#### INPUT

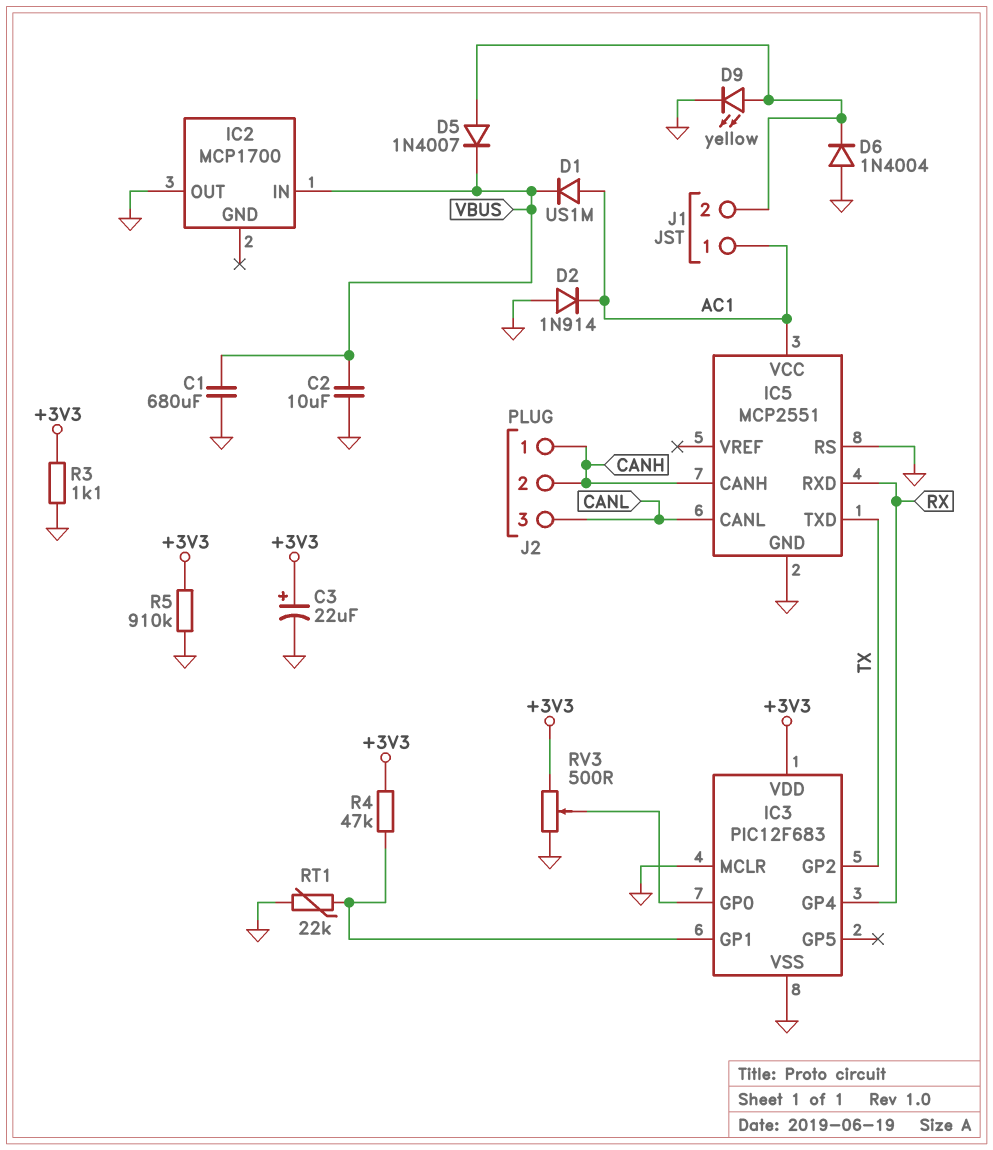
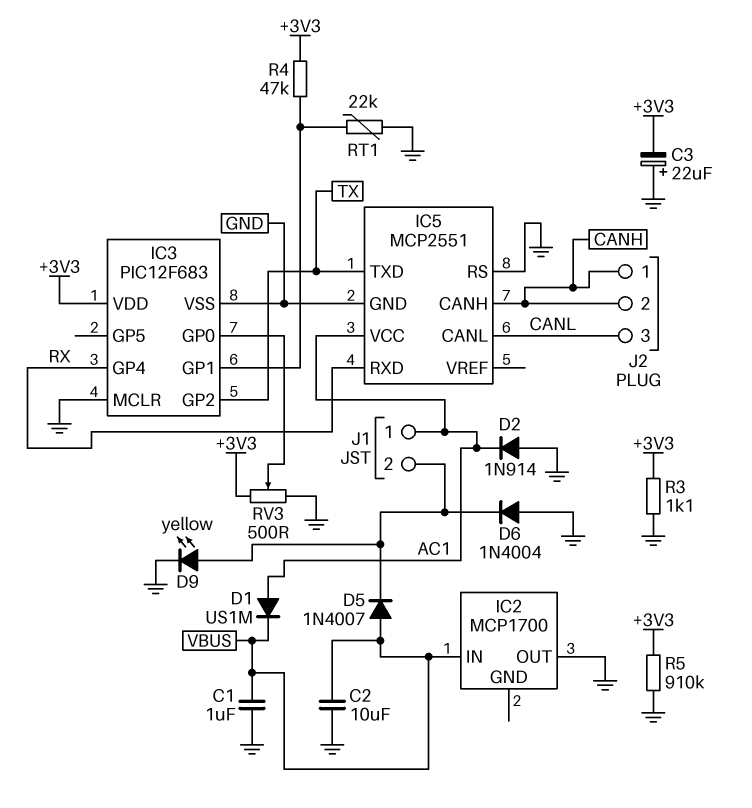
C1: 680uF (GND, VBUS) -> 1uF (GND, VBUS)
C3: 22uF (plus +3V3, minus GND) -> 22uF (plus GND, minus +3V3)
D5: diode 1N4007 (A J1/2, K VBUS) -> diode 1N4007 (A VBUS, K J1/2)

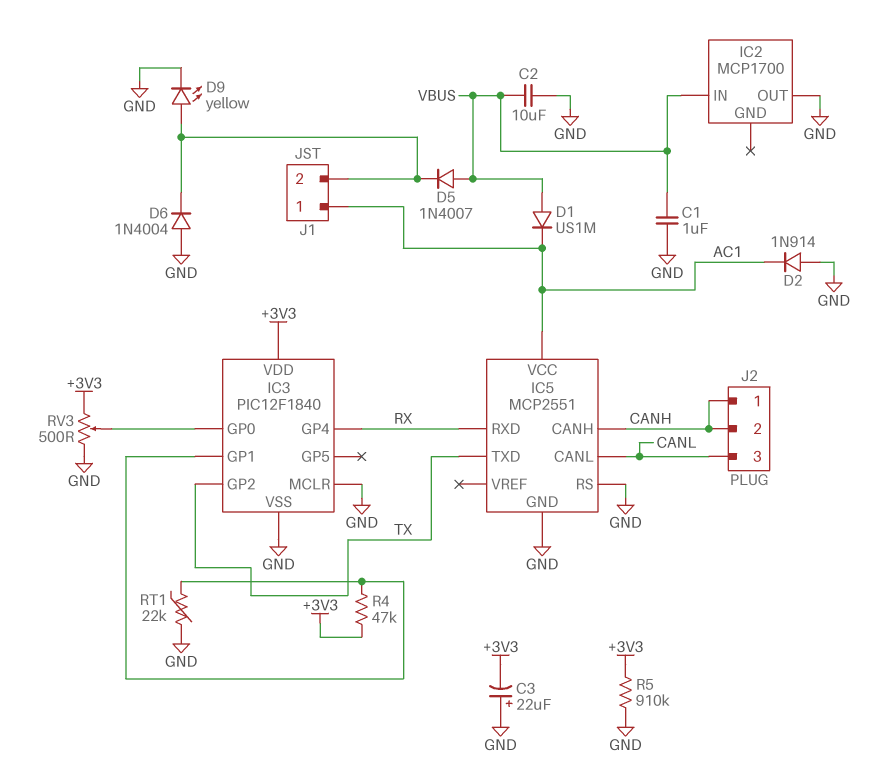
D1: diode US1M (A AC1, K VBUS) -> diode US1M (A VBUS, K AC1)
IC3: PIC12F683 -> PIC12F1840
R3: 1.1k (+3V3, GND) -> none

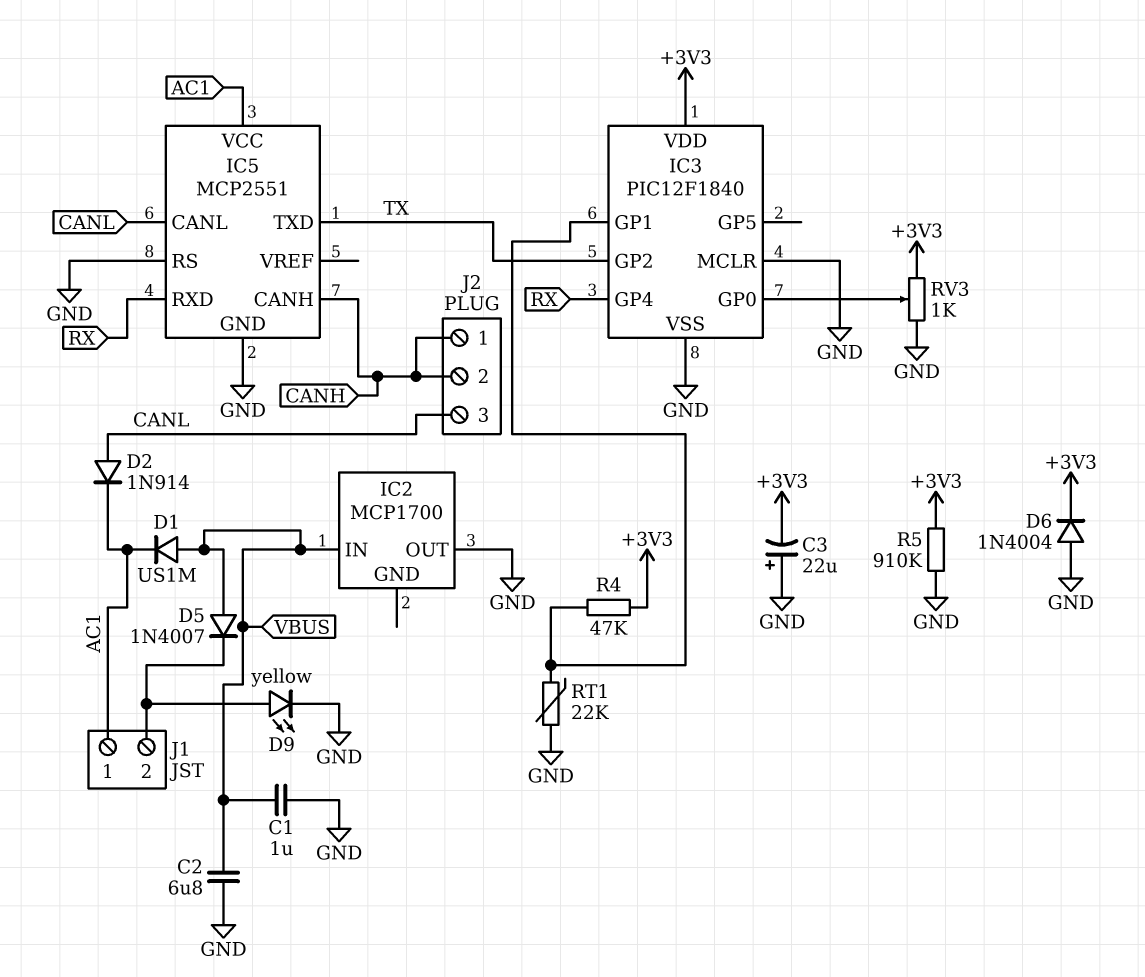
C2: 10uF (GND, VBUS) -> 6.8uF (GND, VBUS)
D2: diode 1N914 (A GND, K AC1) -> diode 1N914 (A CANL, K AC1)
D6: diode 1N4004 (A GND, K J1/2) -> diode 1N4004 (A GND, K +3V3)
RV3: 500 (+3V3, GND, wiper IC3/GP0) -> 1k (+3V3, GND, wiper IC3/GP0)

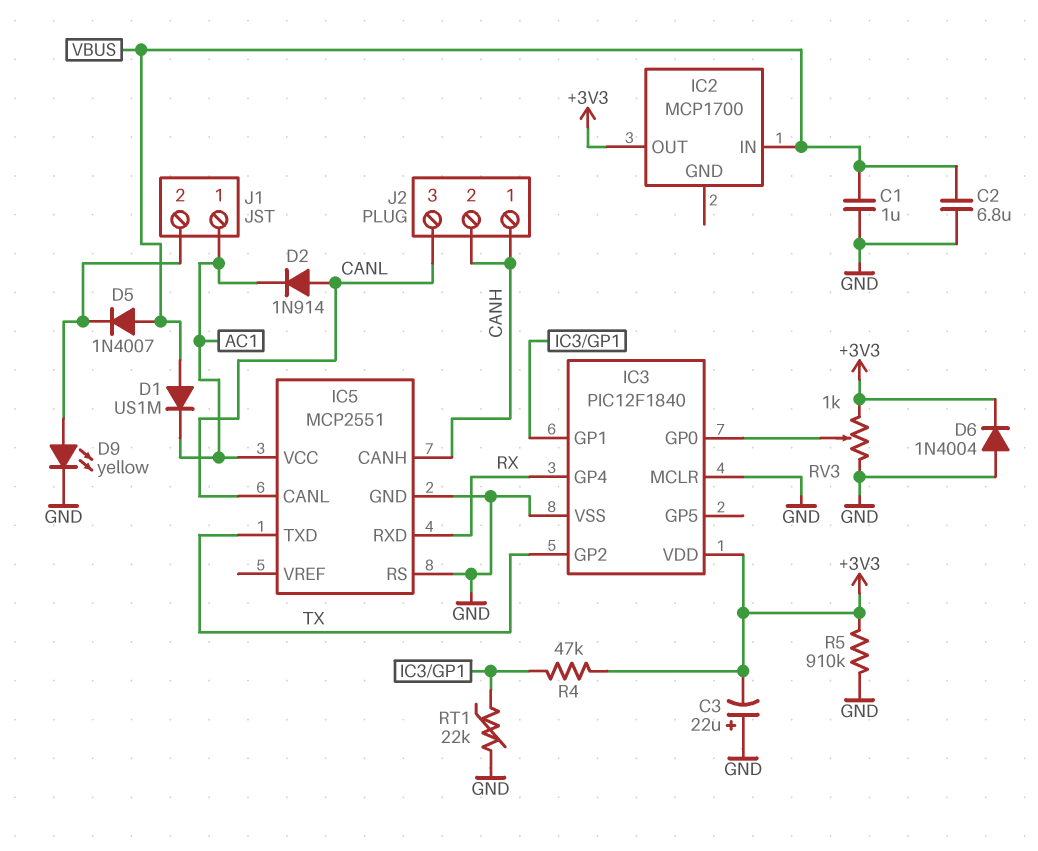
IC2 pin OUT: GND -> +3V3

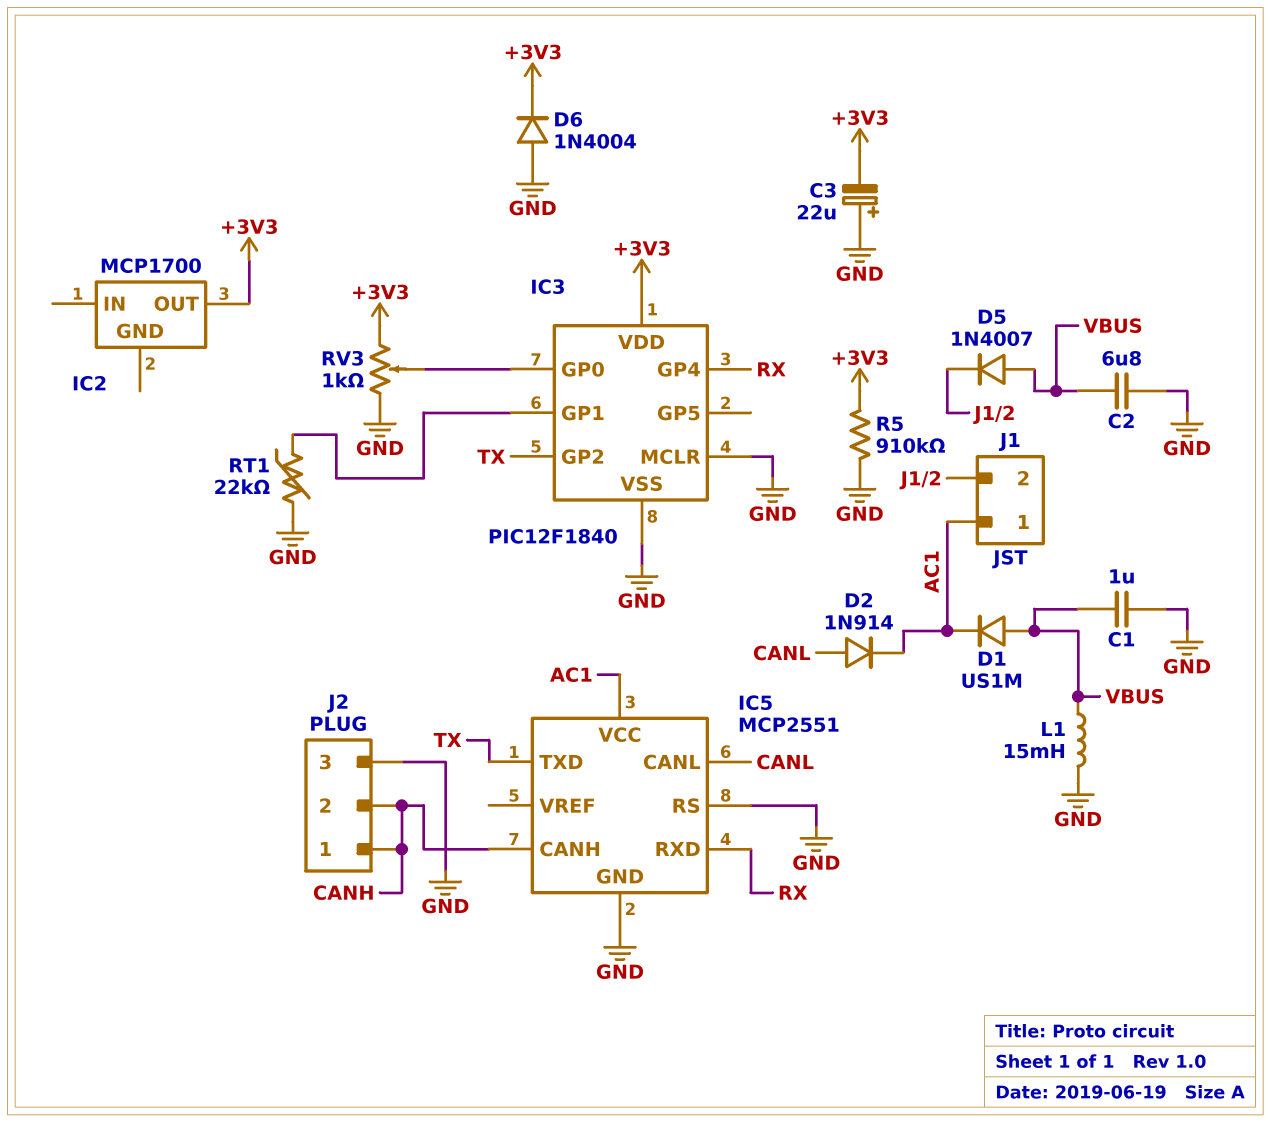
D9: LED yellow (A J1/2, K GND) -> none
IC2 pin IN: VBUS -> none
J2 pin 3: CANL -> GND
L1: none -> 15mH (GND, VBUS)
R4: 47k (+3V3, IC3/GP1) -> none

########
#### INPUT

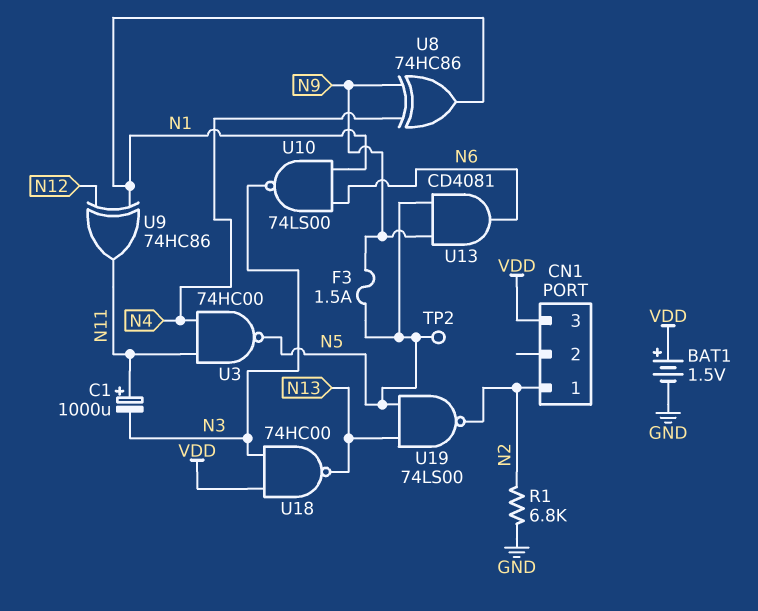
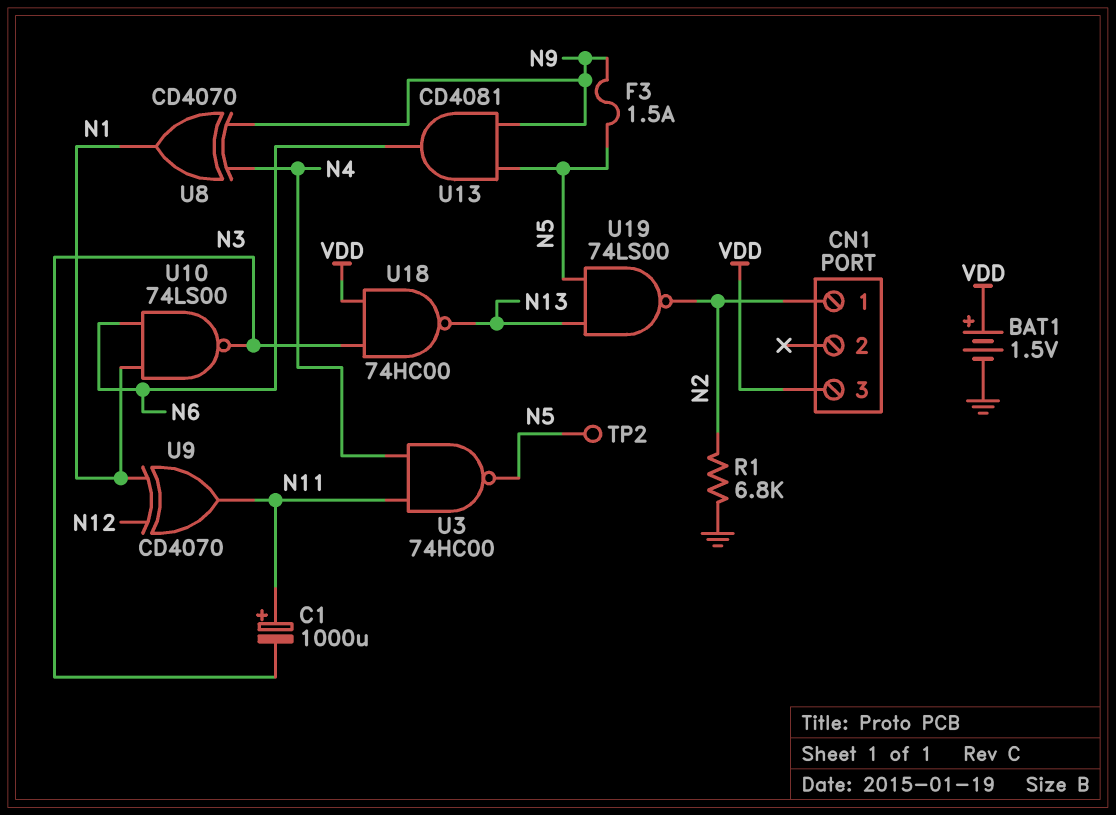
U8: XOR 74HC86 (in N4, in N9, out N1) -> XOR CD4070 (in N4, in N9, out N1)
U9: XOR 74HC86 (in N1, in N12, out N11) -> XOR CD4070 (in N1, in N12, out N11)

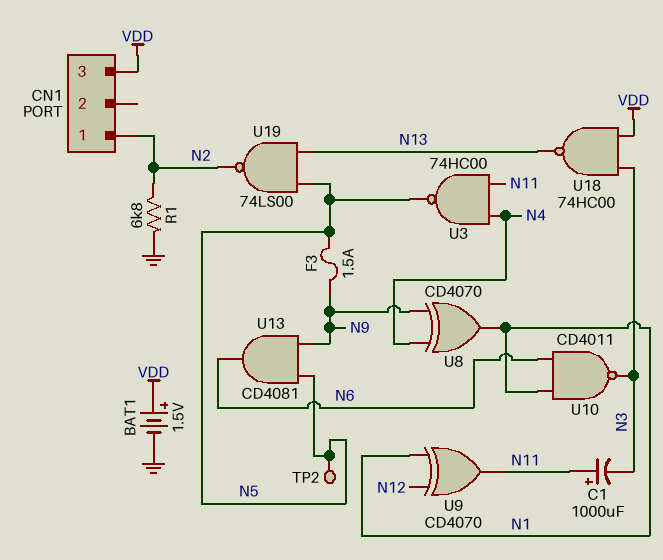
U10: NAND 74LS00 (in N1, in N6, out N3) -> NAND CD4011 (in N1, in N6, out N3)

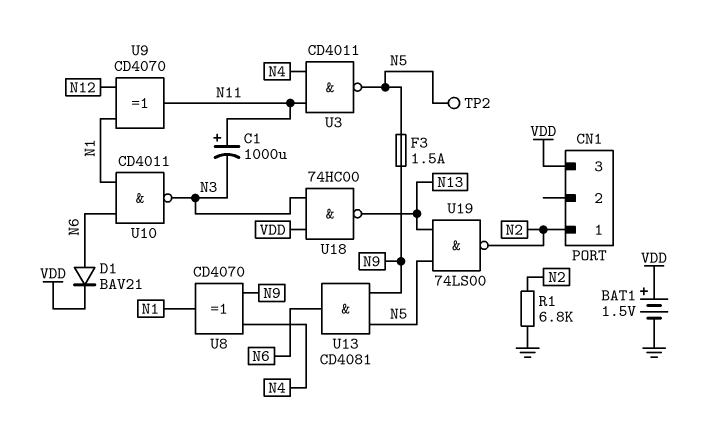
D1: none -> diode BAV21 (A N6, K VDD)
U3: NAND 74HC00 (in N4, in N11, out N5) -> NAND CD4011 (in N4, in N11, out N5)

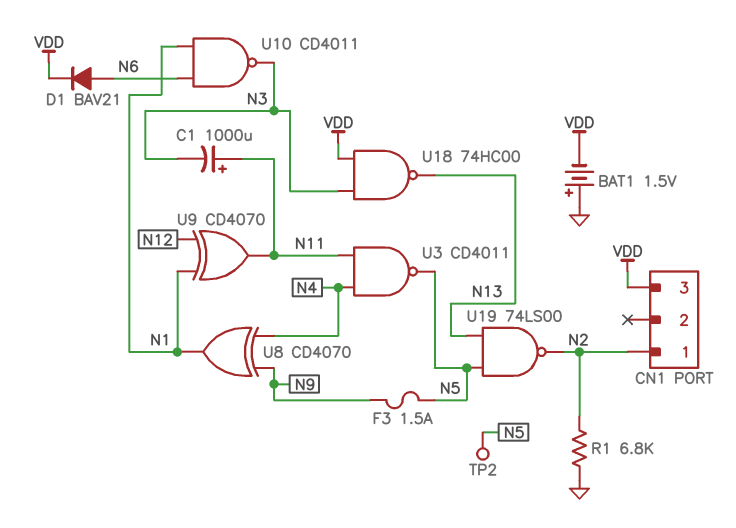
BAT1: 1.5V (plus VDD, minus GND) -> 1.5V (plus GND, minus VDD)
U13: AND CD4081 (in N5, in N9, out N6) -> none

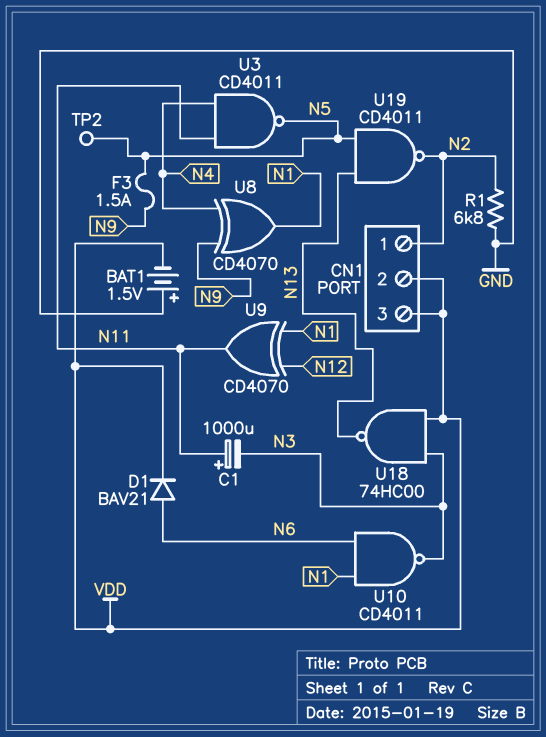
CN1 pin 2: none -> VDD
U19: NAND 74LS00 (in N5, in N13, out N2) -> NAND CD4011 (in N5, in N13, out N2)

########

Look above for the line with "C2: 10uF (GND, VBUS) -> 6.8uF (GND, VBUS)" and the line with "R4: 47k (+3V3, IC3/GP1) -> none". Output those two and everything between them exactly, pictures excluded.

* EXERCISE RESPONSE *
C2: 10uF (GND, VBUS) -> 6.8uF (GND, VBUS)
D2: diode 1N914 (A GND, K AC1) -> diode 1N914 (A CANL, K AC1)
D6: diode 1N4004 (A GND, K J1/2) -> diode 1N4004 (A GND, K +3V3)
RV3: 500 (+3V3, GND, wiper IC3/GP0) -> 1k (+3V3, GND, wiper IC3/GP0)

IC2 pin OUT: GND -> +3V3

D9: LED yellow (A J1/2, K GND) -> none
IC2 pin IN: VBUS -> none
J2 pin 3: CANL -> GND
L1: none -> 15mH (GND, VBUS)
R4: 47k (+3V3, IC3/GP1) -> none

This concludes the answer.